**WHAT THE TASK REQUIRES**: Reproduce every row below word for word, in the order given.

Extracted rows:
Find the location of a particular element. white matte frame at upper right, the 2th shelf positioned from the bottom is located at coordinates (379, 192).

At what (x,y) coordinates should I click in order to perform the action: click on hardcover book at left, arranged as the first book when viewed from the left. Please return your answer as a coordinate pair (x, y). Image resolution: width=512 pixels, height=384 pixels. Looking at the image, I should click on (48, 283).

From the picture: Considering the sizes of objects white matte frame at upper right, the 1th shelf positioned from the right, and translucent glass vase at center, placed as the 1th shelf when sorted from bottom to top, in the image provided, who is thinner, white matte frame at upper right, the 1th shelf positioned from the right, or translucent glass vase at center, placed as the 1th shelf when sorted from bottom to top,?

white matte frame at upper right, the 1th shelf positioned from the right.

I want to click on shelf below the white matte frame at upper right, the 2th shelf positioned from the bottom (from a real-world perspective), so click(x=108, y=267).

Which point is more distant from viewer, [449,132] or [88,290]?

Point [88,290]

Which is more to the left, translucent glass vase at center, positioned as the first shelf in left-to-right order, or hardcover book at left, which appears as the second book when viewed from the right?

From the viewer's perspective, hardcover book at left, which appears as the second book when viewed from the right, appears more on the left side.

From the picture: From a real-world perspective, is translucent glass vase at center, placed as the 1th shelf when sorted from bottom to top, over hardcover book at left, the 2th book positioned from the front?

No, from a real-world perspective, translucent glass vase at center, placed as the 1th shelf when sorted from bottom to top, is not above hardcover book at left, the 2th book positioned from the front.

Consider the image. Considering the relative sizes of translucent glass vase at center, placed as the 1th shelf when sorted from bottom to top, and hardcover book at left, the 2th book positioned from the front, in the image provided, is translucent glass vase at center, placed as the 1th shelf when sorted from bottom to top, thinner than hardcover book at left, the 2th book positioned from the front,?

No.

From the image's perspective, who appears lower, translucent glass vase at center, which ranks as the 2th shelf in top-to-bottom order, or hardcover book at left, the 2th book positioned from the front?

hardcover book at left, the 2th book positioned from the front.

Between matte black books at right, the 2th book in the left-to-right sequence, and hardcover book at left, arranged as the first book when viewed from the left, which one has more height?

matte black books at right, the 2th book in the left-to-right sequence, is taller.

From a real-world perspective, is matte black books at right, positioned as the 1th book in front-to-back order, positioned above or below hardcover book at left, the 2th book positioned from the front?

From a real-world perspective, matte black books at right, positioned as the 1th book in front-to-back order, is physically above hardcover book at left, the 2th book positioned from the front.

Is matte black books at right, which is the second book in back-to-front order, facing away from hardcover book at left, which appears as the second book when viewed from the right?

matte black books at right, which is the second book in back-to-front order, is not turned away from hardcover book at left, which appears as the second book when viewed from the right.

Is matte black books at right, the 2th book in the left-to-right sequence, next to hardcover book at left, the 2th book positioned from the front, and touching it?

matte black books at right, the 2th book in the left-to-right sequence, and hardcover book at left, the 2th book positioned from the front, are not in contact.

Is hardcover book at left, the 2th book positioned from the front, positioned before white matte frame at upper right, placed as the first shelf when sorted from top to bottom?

**ANSWER FOR THIS EXERCISE**:
Find the location of a particular element. white matte frame at upper right, the 2th shelf positioned from the bottom is located at coordinates (379, 192).

At what (x,y) coordinates should I click in order to perform the action: click on hardcover book at left, arranged as the first book when viewed from the left. Please return your answer as a coordinate pair (x, y). Image resolution: width=512 pixels, height=384 pixels. Looking at the image, I should click on (48, 283).

From the picture: Considering the sizes of objects white matte frame at upper right, the 1th shelf positioned from the right, and translucent glass vase at center, placed as the 1th shelf when sorted from bottom to top, in the image provided, who is thinner, white matte frame at upper right, the 1th shelf positioned from the right, or translucent glass vase at center, placed as the 1th shelf when sorted from bottom to top,?

white matte frame at upper right, the 1th shelf positioned from the right.

I want to click on shelf below the white matte frame at upper right, the 2th shelf positioned from the bottom (from a real-world perspective), so click(x=108, y=267).

Which point is more distant from viewer, [449,132] or [88,290]?

Point [88,290]

Which is more to the left, translucent glass vase at center, positioned as the first shelf in left-to-right order, or hardcover book at left, which appears as the second book when viewed from the right?

From the viewer's perspective, hardcover book at left, which appears as the second book when viewed from the right, appears more on the left side.

From the picture: From a real-world perspective, is translucent glass vase at center, placed as the 1th shelf when sorted from bottom to top, over hardcover book at left, the 2th book positioned from the front?

No, from a real-world perspective, translucent glass vase at center, placed as the 1th shelf when sorted from bottom to top, is not above hardcover book at left, the 2th book positioned from the front.

Consider the image. Considering the relative sizes of translucent glass vase at center, placed as the 1th shelf when sorted from bottom to top, and hardcover book at left, the 2th book positioned from the front, in the image provided, is translucent glass vase at center, placed as the 1th shelf when sorted from bottom to top, thinner than hardcover book at left, the 2th book positioned from the front,?

No.

From the image's perspective, who appears lower, translucent glass vase at center, which ranks as the 2th shelf in top-to-bottom order, or hardcover book at left, the 2th book positioned from the front?

hardcover book at left, the 2th book positioned from the front.

Between matte black books at right, the 2th book in the left-to-right sequence, and hardcover book at left, arranged as the first book when viewed from the left, which one has more height?

matte black books at right, the 2th book in the left-to-right sequence, is taller.

From a real-world perspective, is matte black books at right, positioned as the 1th book in front-to-back order, positioned above or below hardcover book at left, the 2th book positioned from the front?

From a real-world perspective, matte black books at right, positioned as the 1th book in front-to-back order, is physically above hardcover book at left, the 2th book positioned from the front.

Is matte black books at right, which is the second book in back-to-front order, facing away from hardcover book at left, which appears as the second book when viewed from the right?

matte black books at right, which is the second book in back-to-front order, is not turned away from hardcover book at left, which appears as the second book when viewed from the right.

Is matte black books at right, the 2th book in the left-to-right sequence, next to hardcover book at left, the 2th book positioned from the front, and touching it?

matte black books at right, the 2th book in the left-to-right sequence, and hardcover book at left, the 2th book positioned from the front, are not in contact.

Is hardcover book at left, the 2th book positioned from the front, positioned before white matte frame at upper right, placed as the first shelf when sorted from top to bottom?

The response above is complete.